WHAT THE TASK ASKS:
The listing below holds a line with "green pyramid [657,552,759,652]" and a later line with "none -> turquoise cap [350,577,415,625]". Write out those two lines and every line between them, exactly, and nothing else.

SOURCE MATERIAL:
※ ※ ※

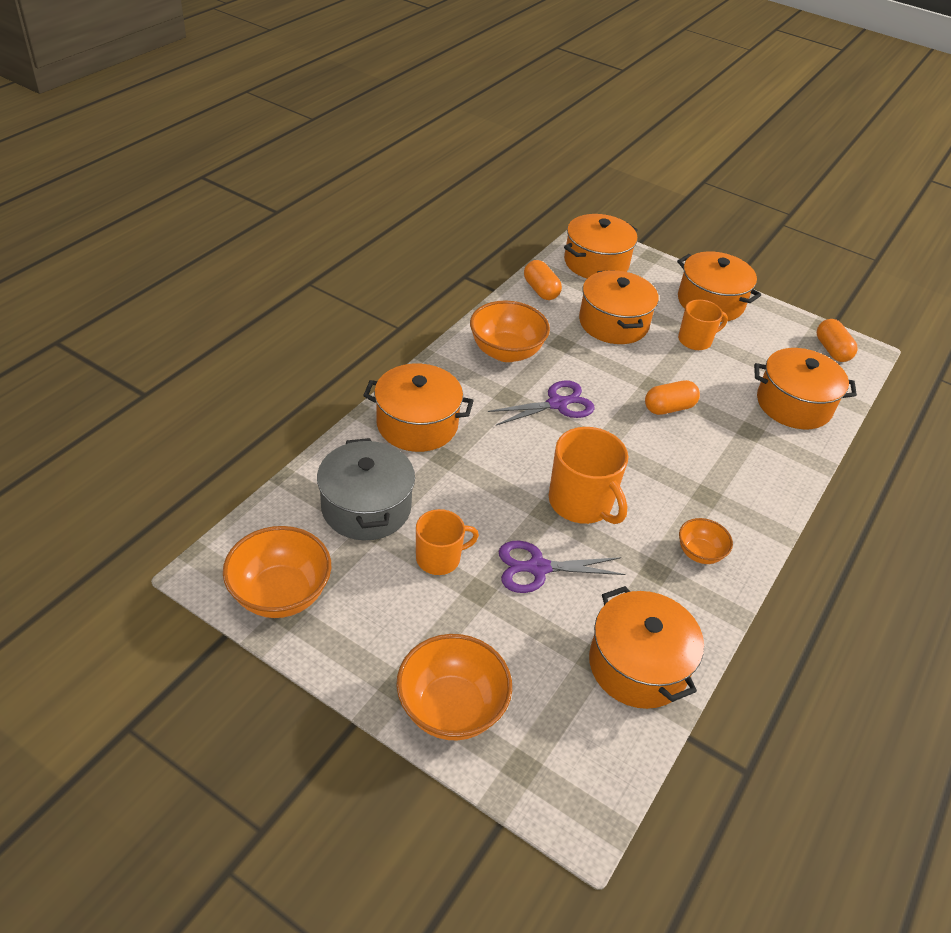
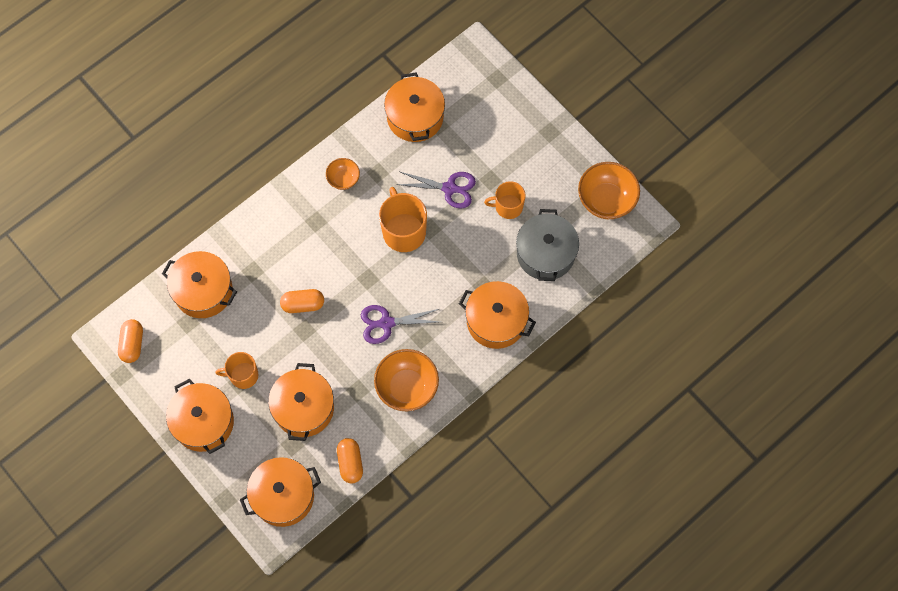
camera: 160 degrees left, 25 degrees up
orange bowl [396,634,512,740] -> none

※ ※ ※

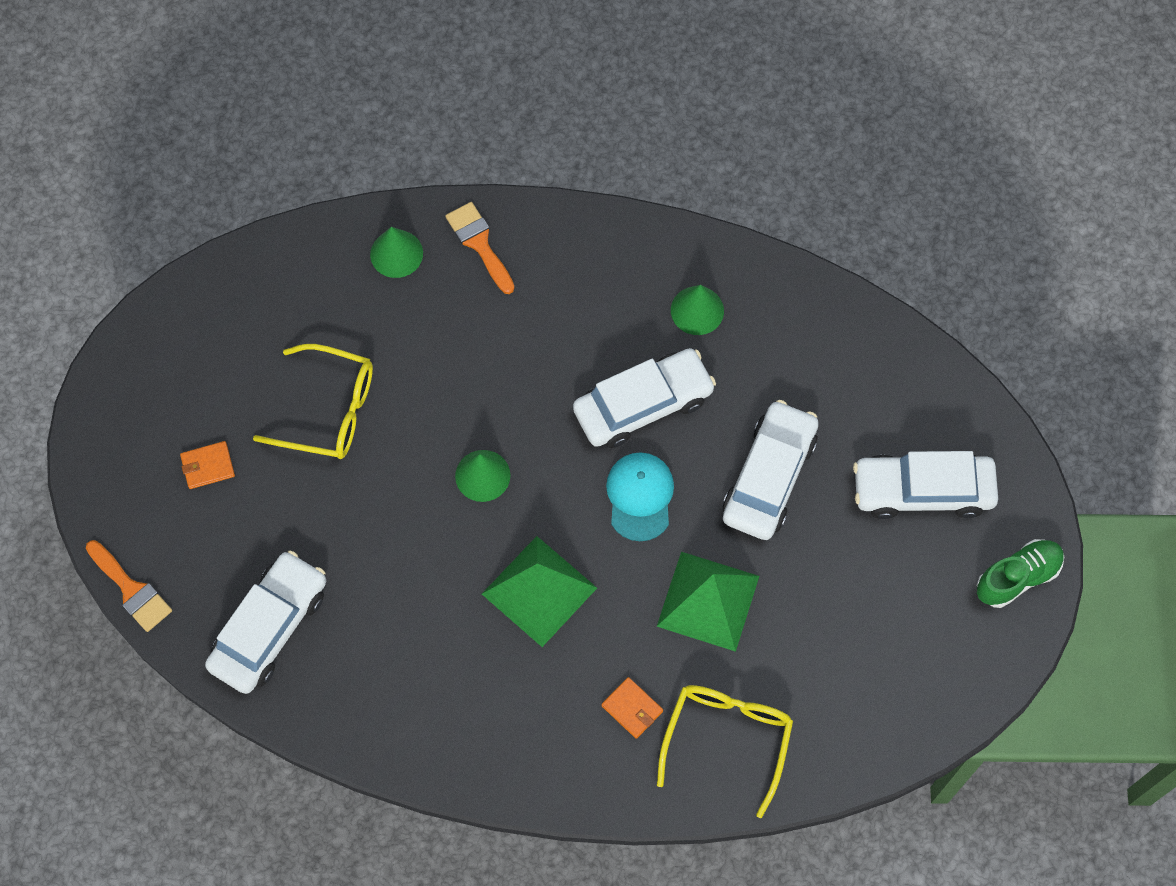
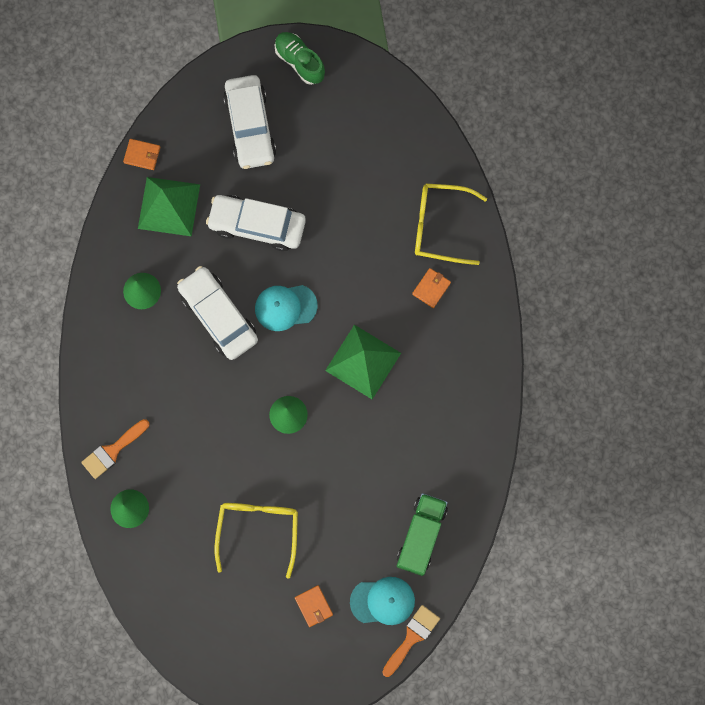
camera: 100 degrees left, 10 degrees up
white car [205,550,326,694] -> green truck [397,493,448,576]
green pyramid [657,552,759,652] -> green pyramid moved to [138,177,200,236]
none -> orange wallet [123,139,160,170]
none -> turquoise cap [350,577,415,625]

※ ※ ※

ANSWER FOR THE TASK:
green pyramid [657,552,759,652] -> green pyramid moved to [138,177,200,236]
none -> orange wallet [123,139,160,170]
none -> turquoise cap [350,577,415,625]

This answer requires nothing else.